Shape transformation data

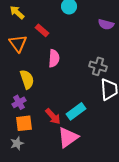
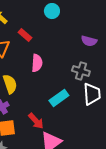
purple semicircle: (106, 24) -> (89, 41), moved
cyan rectangle: (76, 111) -> (59, 98), moved

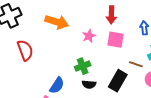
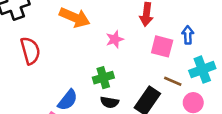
pink square: (116, 40) -> (162, 46), moved

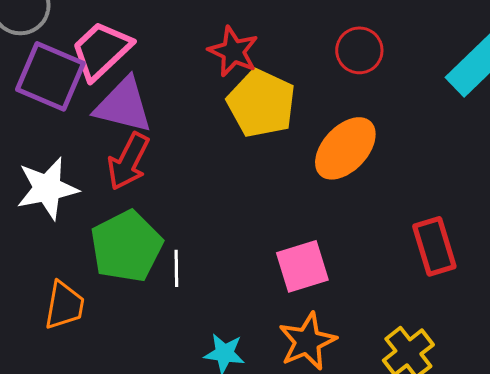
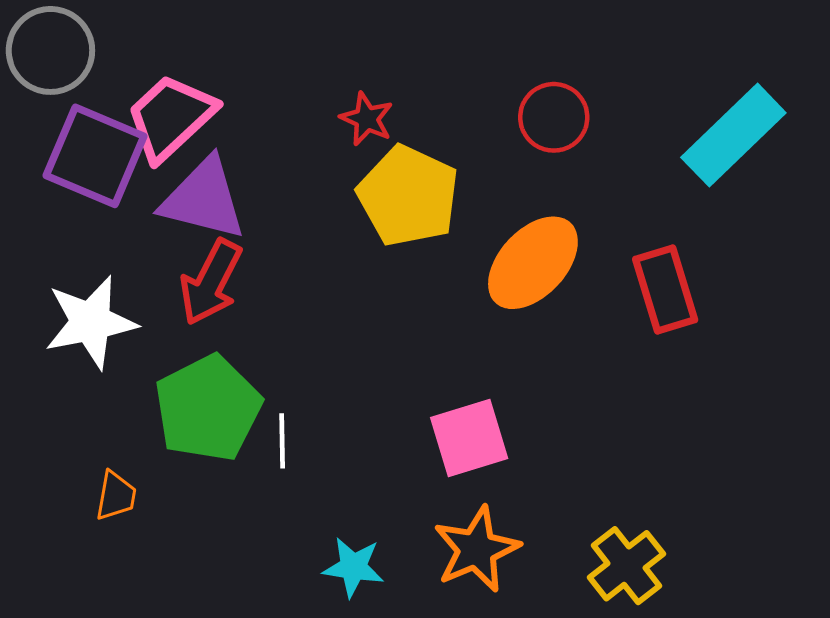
red star: (233, 51) -> (367, 119), size x0.7
red rectangle: (434, 246) -> (665, 289), moved
orange trapezoid: (64, 305) -> (116, 496), size x0.7

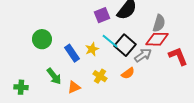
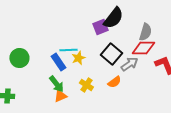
purple square: (102, 15) -> (100, 27), moved
green circle: (42, 39) -> (19, 58), moved
cyan line: (110, 41) -> (68, 50), moved, turned -42
green arrow: (54, 76) -> (56, 84), moved

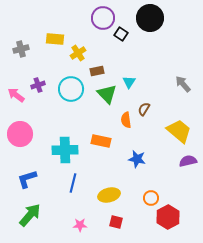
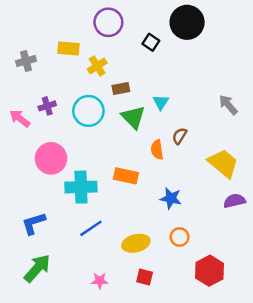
purple circle: (103, 18) -> (108, 22), moved
pink circle: (20, 134) -> (51, 158), moved
blue line: (73, 183) -> (91, 228), turned 42
orange circle: (151, 198) -> (180, 237), moved

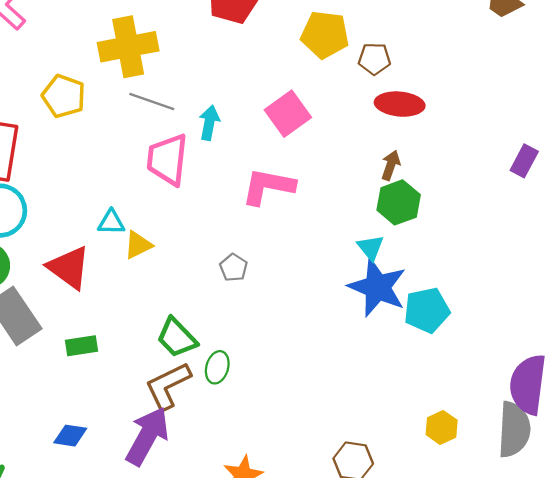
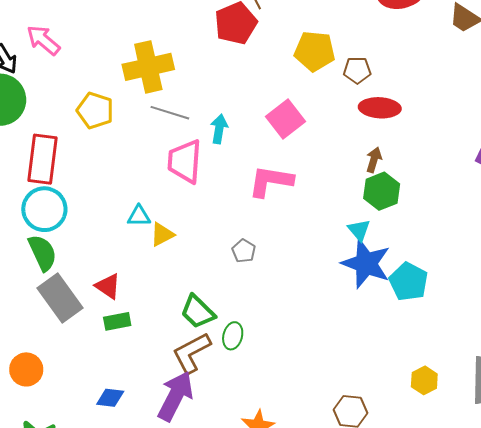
red triangle: (69, 267) -> (108, 286), moved, size x0.7
cyan pentagon: (427, 310) -> (409, 282), turned -30

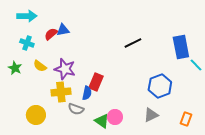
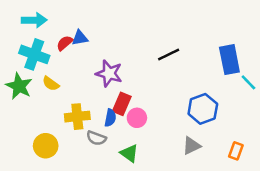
cyan cross: (27, 43) -> (34, 54), size x1.6
green star: (15, 68) -> (19, 86), size x1.5
purple star: (65, 69) -> (109, 73), moved
pink circle: (115, 117) -> (137, 118), moved

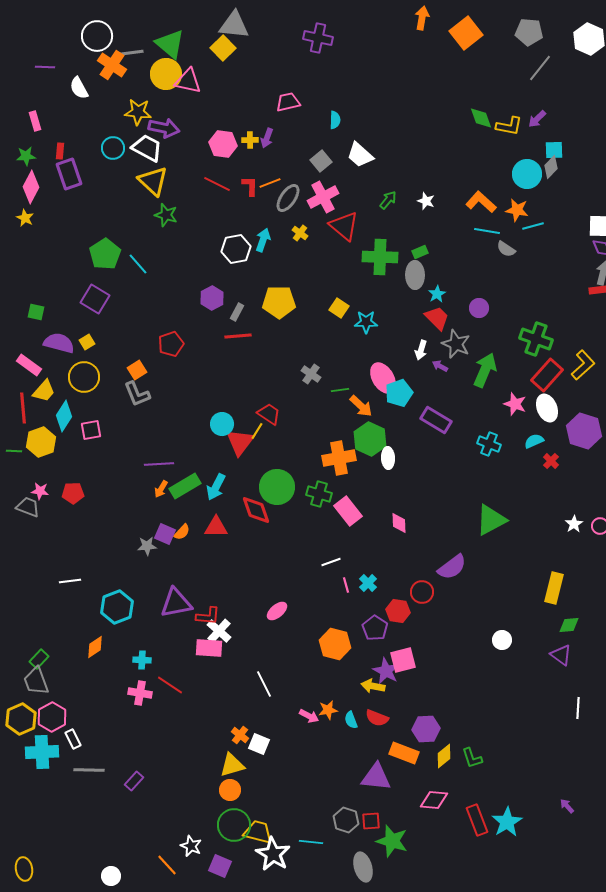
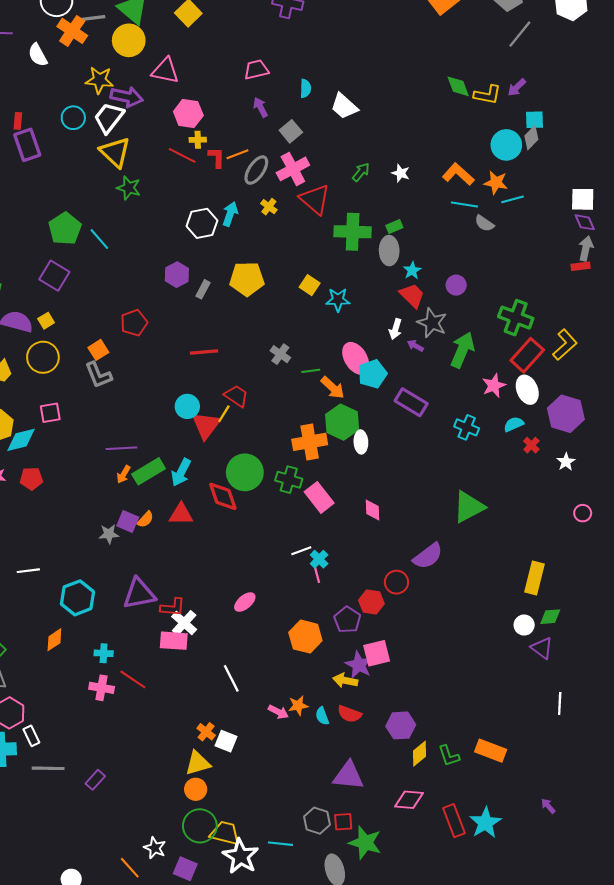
pink triangle: (188, 81) -> (165, 71), moved
purple arrow: (267, 138) -> (261, 107), moved, turned 132
yellow cross: (250, 140) -> (198, 140), moved
white trapezoid: (147, 148) -> (109, 118), turned -80
white trapezoid: (360, 155) -> (344, 106), moved
red line: (238, 336) -> (204, 352), moved
pink star: (515, 404) -> (494, 386), turned 30
cyan diamond: (64, 416) -> (21, 440), moved, turned 44
white star: (574, 524) -> (566, 462), moved
cyan cross: (368, 583) -> (319, 559), moved
white circle: (502, 640) -> (524, 625), moved
orange rectangle: (404, 753) -> (491, 751), moved

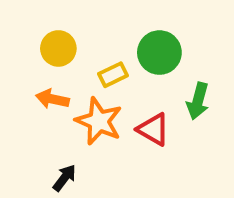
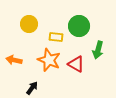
yellow rectangle: (113, 75) -> (56, 37), turned 32
orange arrow: (52, 99) -> (14, 60), moved

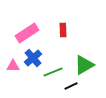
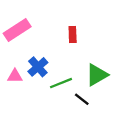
pink rectangle: (27, 33) -> (17, 30), moved
black line: (71, 86) -> (82, 99), turned 64

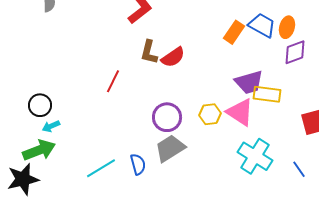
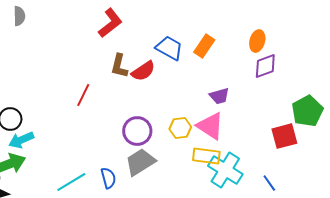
blue trapezoid: (262, 25) -> (169, 48), moved
purple trapezoid: (249, 82) -> (219, 96), size x0.7
yellow rectangle: (267, 94) -> (206, 156), moved
cyan arrow: (51, 126) -> (21, 140), size x1.4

What you are asked to do ▸ Would you write out all of the records exactly, omitting the pictures?

Your response ▸
purple semicircle: (106, 24) -> (89, 41), moved
cyan rectangle: (76, 111) -> (59, 98), moved

pink square: (116, 40) -> (162, 46), moved

red star: (233, 51) -> (367, 119), size x0.7
red rectangle: (434, 246) -> (665, 289), moved
orange trapezoid: (64, 305) -> (116, 496), size x0.7

purple square: (102, 15) -> (100, 27), moved
green circle: (42, 39) -> (19, 58), moved
cyan line: (110, 41) -> (68, 50), moved, turned -42
green arrow: (54, 76) -> (56, 84), moved

purple circle: (103, 18) -> (108, 22), moved
pink circle: (20, 134) -> (51, 158), moved
blue line: (73, 183) -> (91, 228), turned 42
orange circle: (151, 198) -> (180, 237), moved

red triangle: (69, 267) -> (108, 286), moved, size x0.7
cyan pentagon: (427, 310) -> (409, 282), turned -30

cyan cross: (27, 43) -> (34, 54), size x1.6
green star: (15, 68) -> (19, 86), size x1.5
purple star: (65, 69) -> (109, 73), moved
pink circle: (115, 117) -> (137, 118), moved

pink triangle: (188, 81) -> (165, 71), moved
purple arrow: (267, 138) -> (261, 107), moved, turned 132
yellow cross: (250, 140) -> (198, 140), moved
white trapezoid: (147, 148) -> (109, 118), turned -80
white trapezoid: (360, 155) -> (344, 106), moved
red line: (238, 336) -> (204, 352), moved
pink star: (515, 404) -> (494, 386), turned 30
cyan diamond: (64, 416) -> (21, 440), moved, turned 44
white star: (574, 524) -> (566, 462), moved
cyan cross: (368, 583) -> (319, 559), moved
white circle: (502, 640) -> (524, 625), moved
orange rectangle: (404, 753) -> (491, 751), moved

yellow rectangle: (113, 75) -> (56, 37), turned 32
orange arrow: (52, 99) -> (14, 60), moved

pink rectangle: (27, 33) -> (17, 30), moved
black line: (71, 86) -> (82, 99), turned 64

blue trapezoid: (262, 25) -> (169, 48), moved
purple trapezoid: (249, 82) -> (219, 96), size x0.7
yellow rectangle: (267, 94) -> (206, 156), moved
cyan arrow: (51, 126) -> (21, 140), size x1.4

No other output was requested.